EXERCISE REQUIREMENTS — The answer must be an exact copy of the entries that follow, with all images removed.

RECORDS PROVIDED —
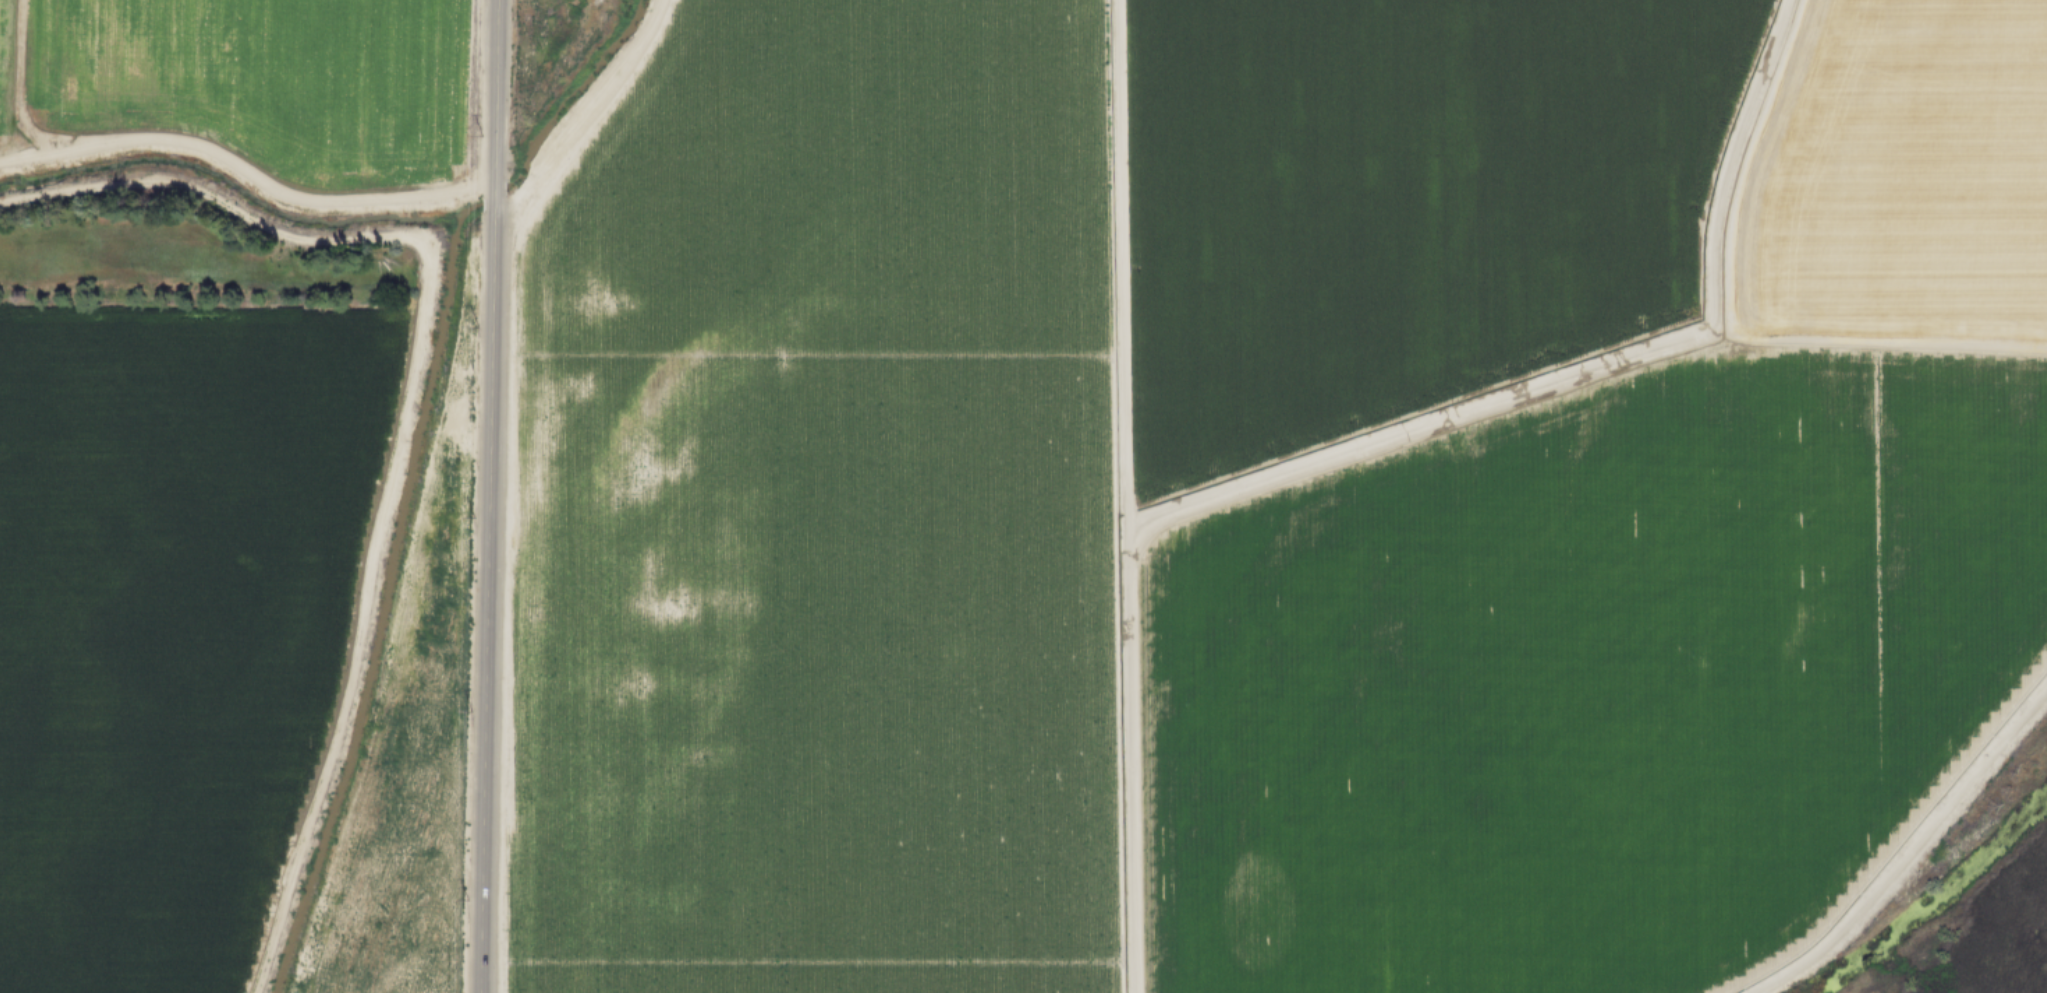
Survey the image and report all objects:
road: (17, 82)
road: (584, 119)
road: (249, 172)
road: (399, 407)
road: (1313, 460)
road: (489, 496)
road: (1127, 767)
road: (1906, 850)

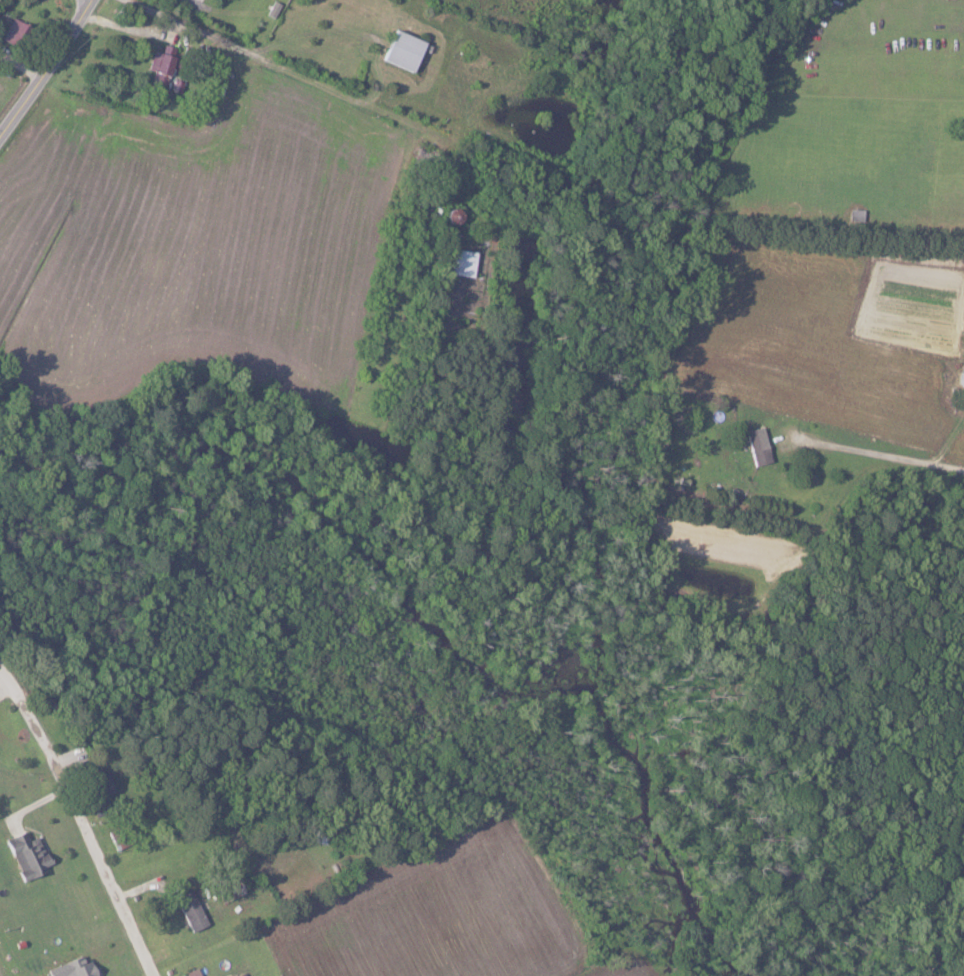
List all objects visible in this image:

OUTPUT OF THE TASK —
Survey the image and report all objects:
road: (17, 82)
road: (584, 119)
road: (249, 172)
road: (399, 407)
road: (1313, 460)
road: (489, 496)
road: (1127, 767)
road: (1906, 850)

List all objects visible in this image:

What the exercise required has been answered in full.